Instructions to follow: In the copy, include all of the listing exactly and none of its pictures.

Dataset:
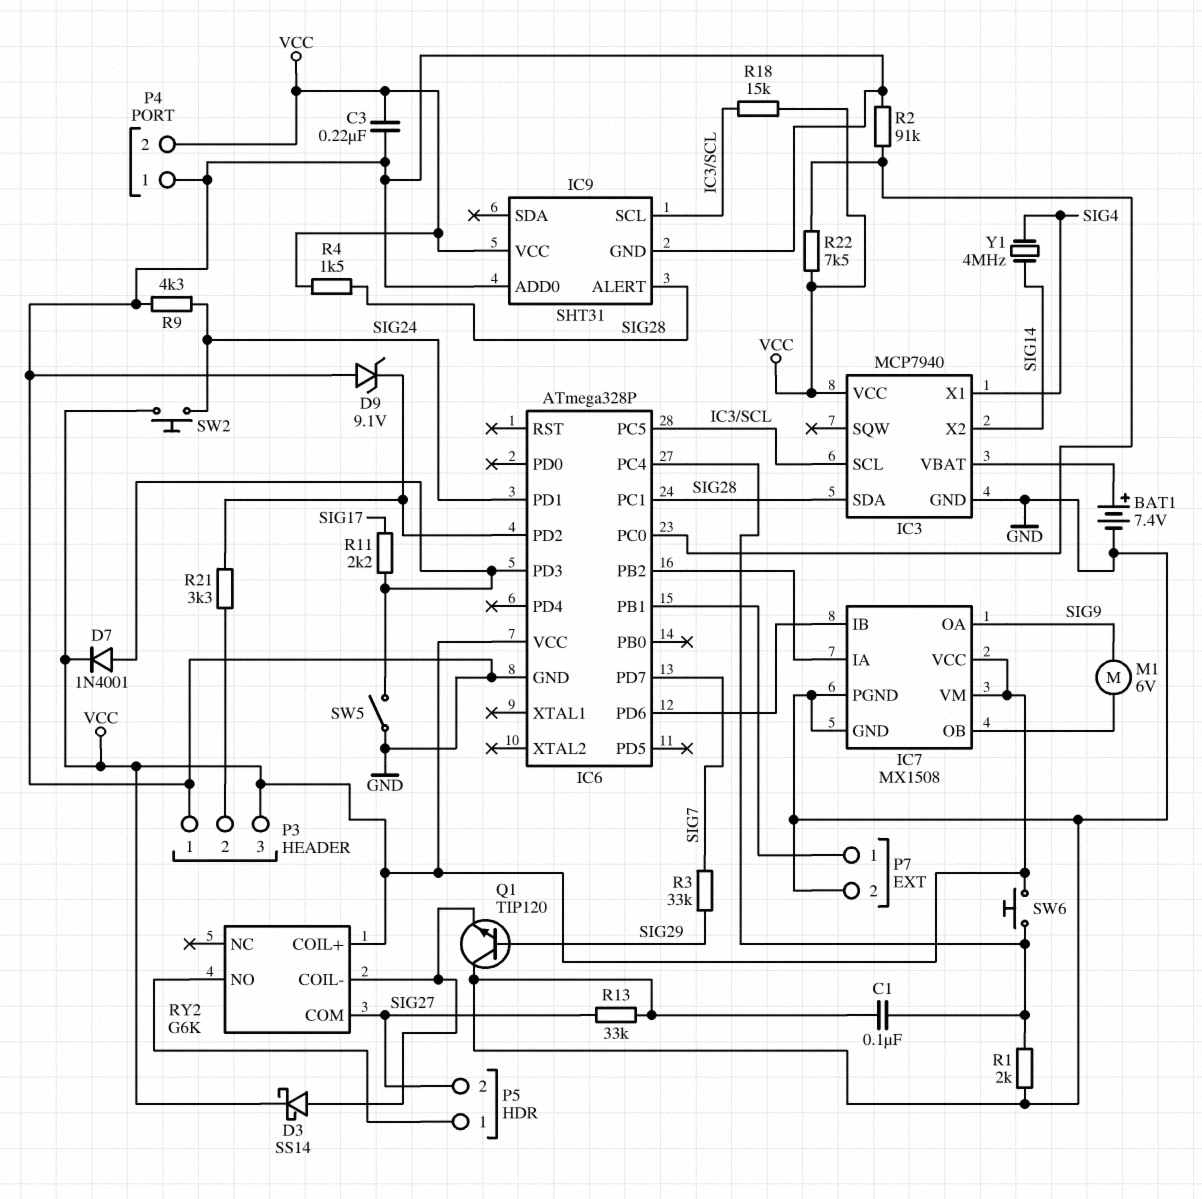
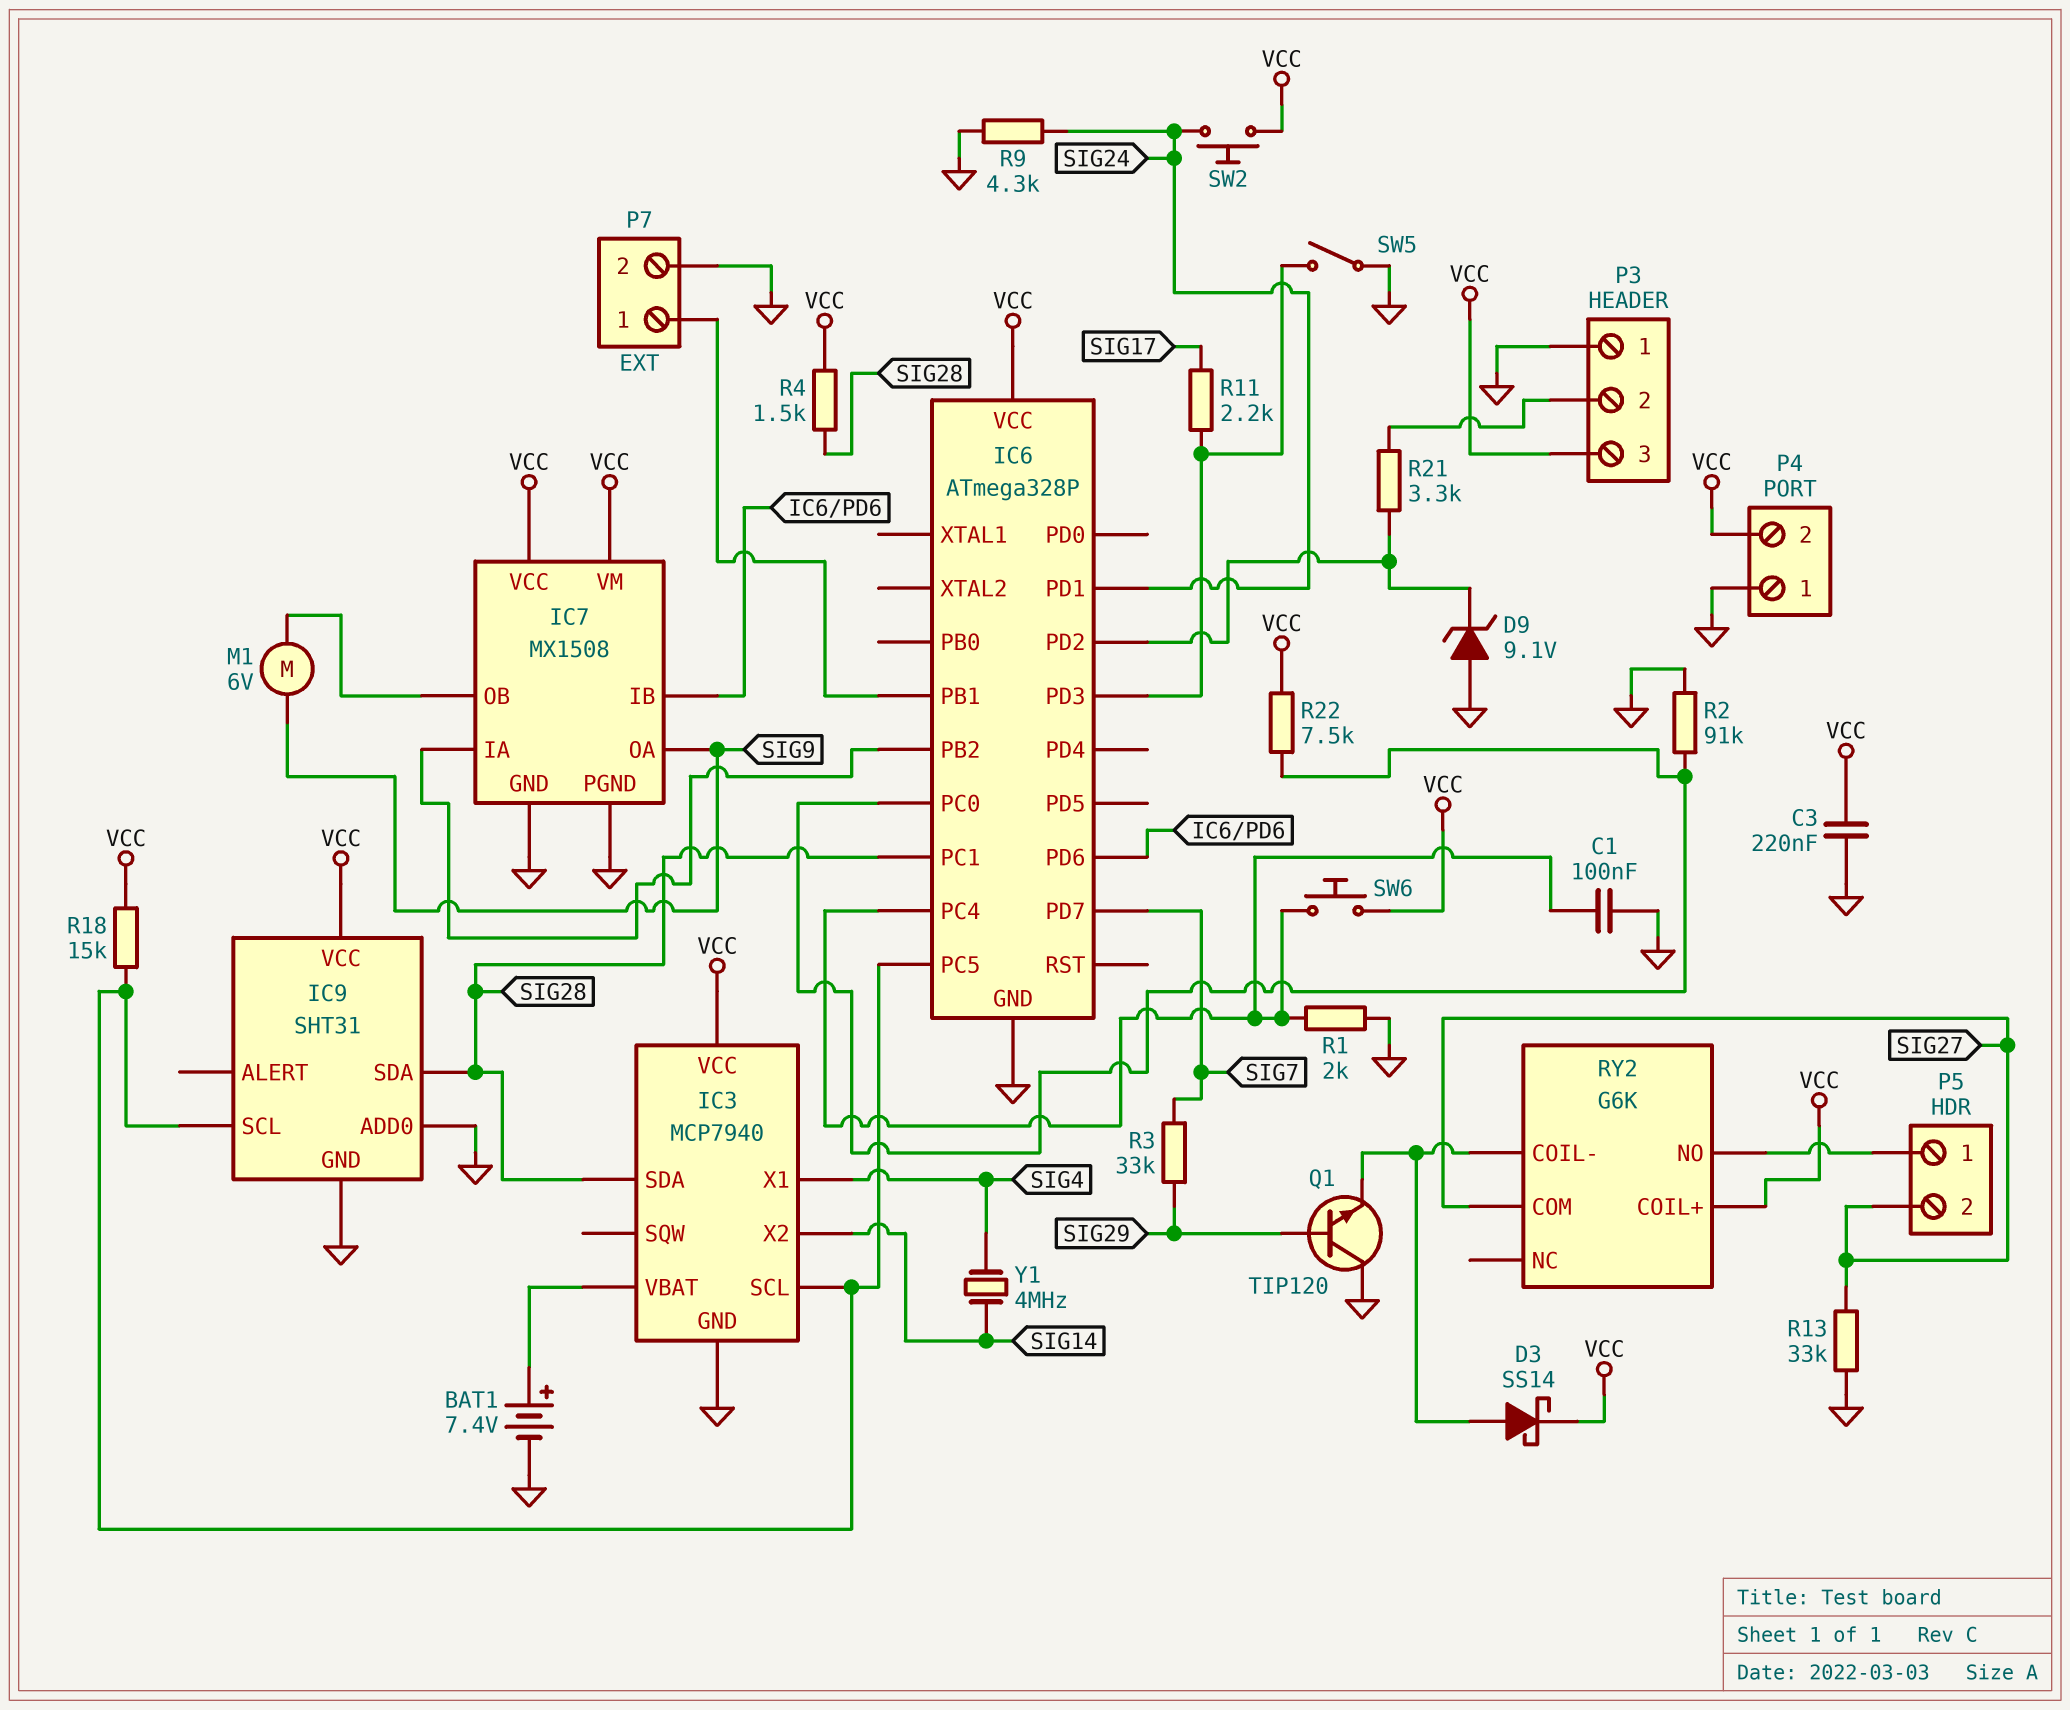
D7: diode 1N4001 (A IC6/PD3, K VCC) -> none
IC9 pin ALERT: SIG28 -> none
IC9 pin SDA: none -> SIG28

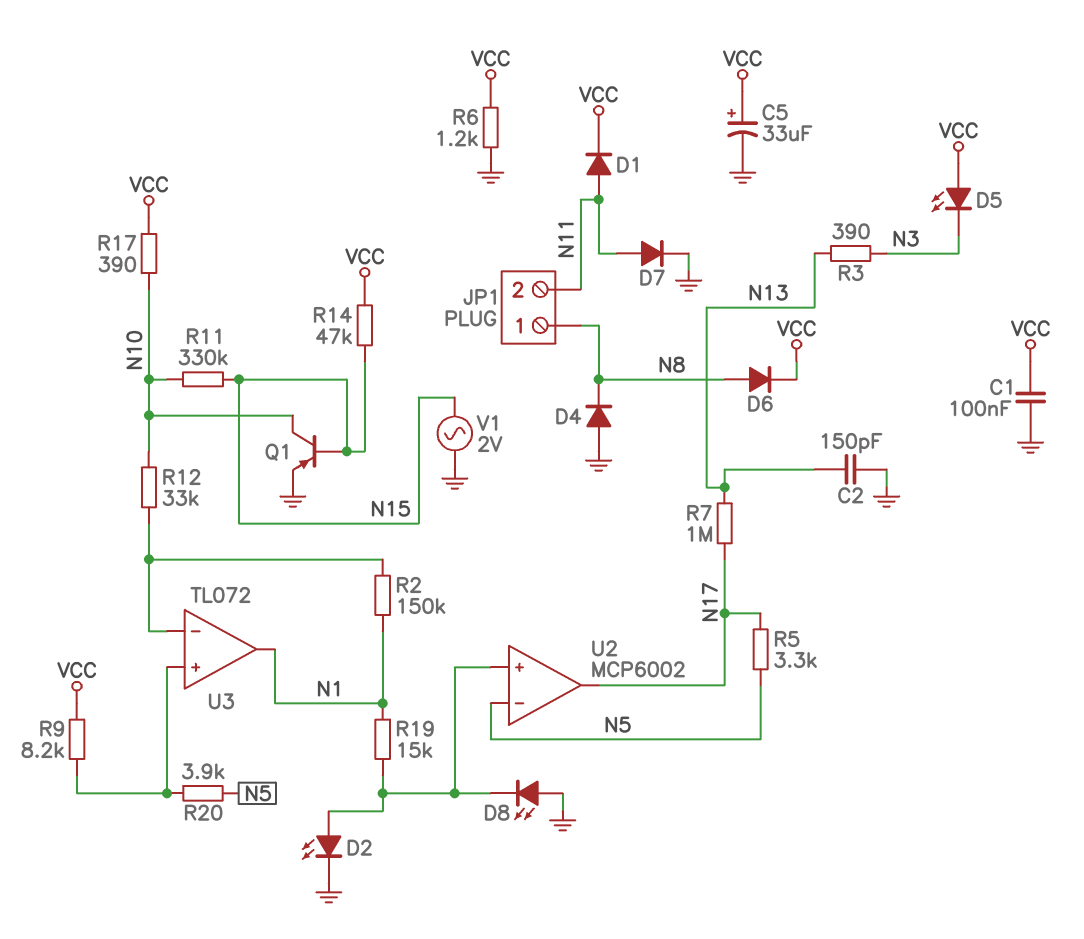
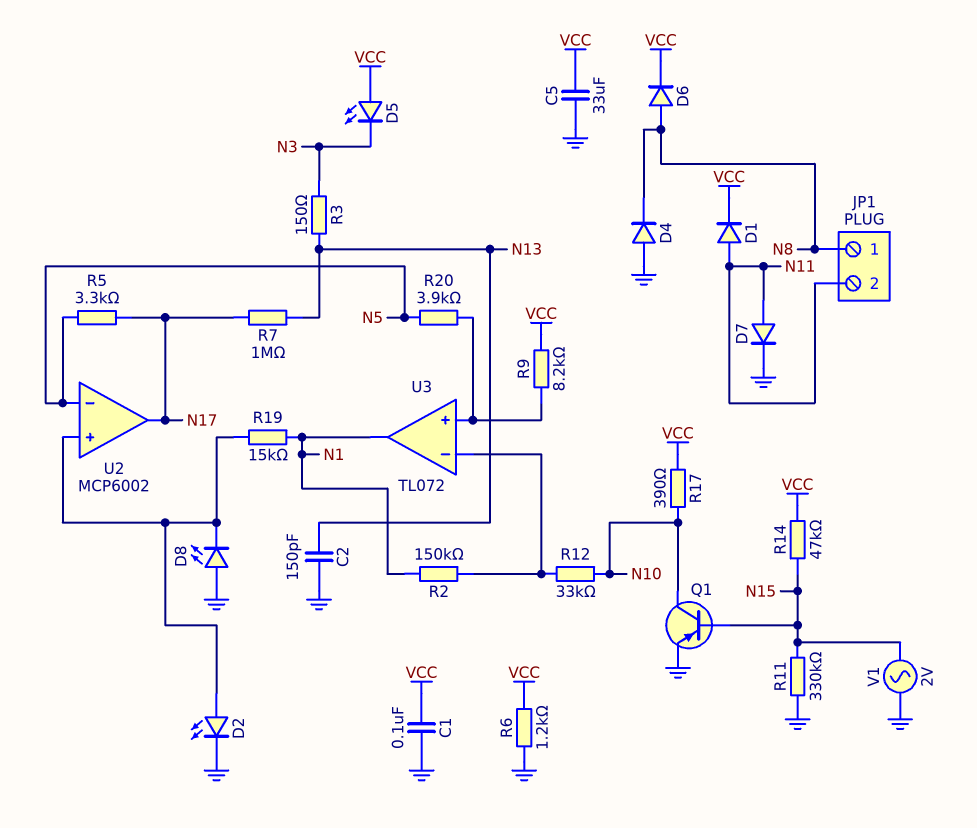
C5: 33uF (plus VCC, minus GND) -> 33uF (GND, VCC)
R3: 390 (N3, N13) -> 150 (N3, N13)
R11: 330k (N10, N15) -> 330k (GND, N15)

Result of this exercise:
D7: diode 1N4001 (A IC6/PD3, K VCC) -> none
IC9 pin ALERT: SIG28 -> none
IC9 pin SDA: none -> SIG28

C5: 33uF (plus VCC, minus GND) -> 33uF (GND, VCC)
R3: 390 (N3, N13) -> 150 (N3, N13)
R11: 330k (N10, N15) -> 330k (GND, N15)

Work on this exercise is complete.